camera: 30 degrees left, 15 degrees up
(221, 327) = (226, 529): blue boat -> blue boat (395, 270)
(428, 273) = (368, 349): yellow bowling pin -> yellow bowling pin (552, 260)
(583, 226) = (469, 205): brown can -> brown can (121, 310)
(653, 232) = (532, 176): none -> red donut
--
## What to produce
Return all of the above records exactly, leaving no line out.

## Solution for this problem
camera: 30 degrees left, 15 degrees up
(221, 327) = (226, 529): blue boat -> blue boat (395, 270)
(428, 273) = (368, 349): yellow bowling pin -> yellow bowling pin (552, 260)
(583, 226) = (469, 205): brown can -> brown can (121, 310)
(653, 232) = (532, 176): none -> red donut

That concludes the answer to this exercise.